■ **Data in this exercise**
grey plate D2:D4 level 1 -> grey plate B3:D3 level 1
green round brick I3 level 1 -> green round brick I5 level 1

---

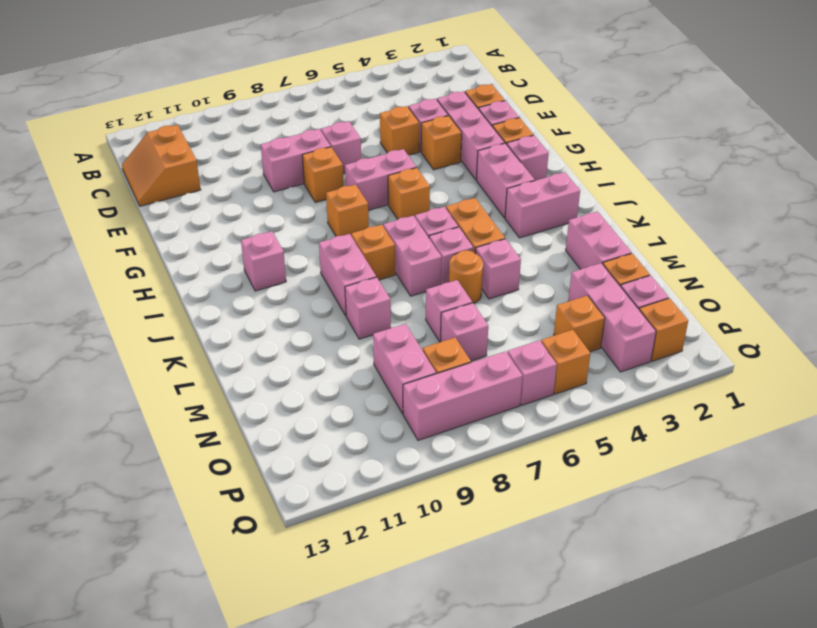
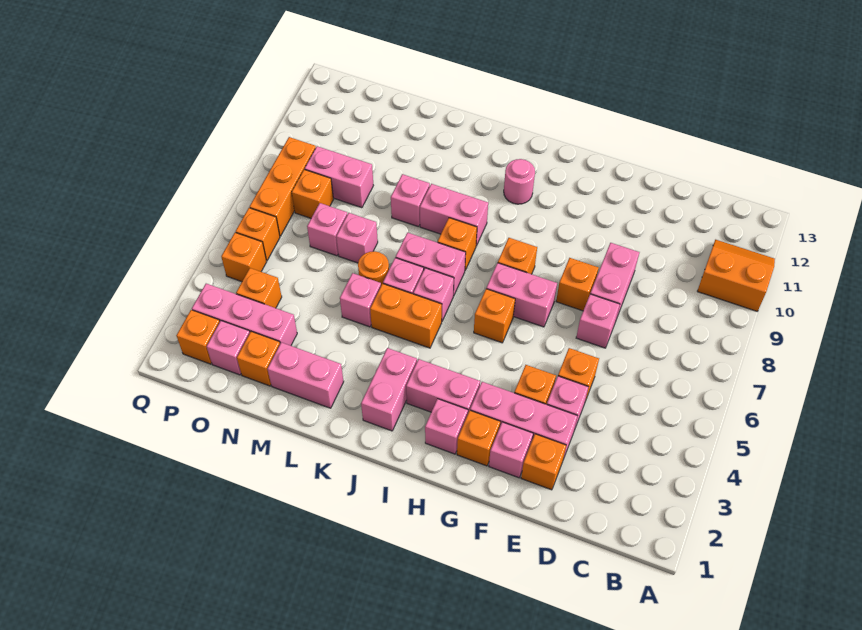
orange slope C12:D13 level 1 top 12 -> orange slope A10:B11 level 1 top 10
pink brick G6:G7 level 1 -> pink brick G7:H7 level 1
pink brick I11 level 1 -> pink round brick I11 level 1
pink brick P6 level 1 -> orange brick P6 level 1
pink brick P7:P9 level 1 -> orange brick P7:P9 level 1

■ **Task goal**
Look above for the line holding "pink brick I11". Print it and every line after it, exactly, through the line holding "pink brick P7:P9".

■ **Output of the task**
pink brick I11 level 1 -> pink round brick I11 level 1
pink brick P6 level 1 -> orange brick P6 level 1
pink brick P7:P9 level 1 -> orange brick P7:P9 level 1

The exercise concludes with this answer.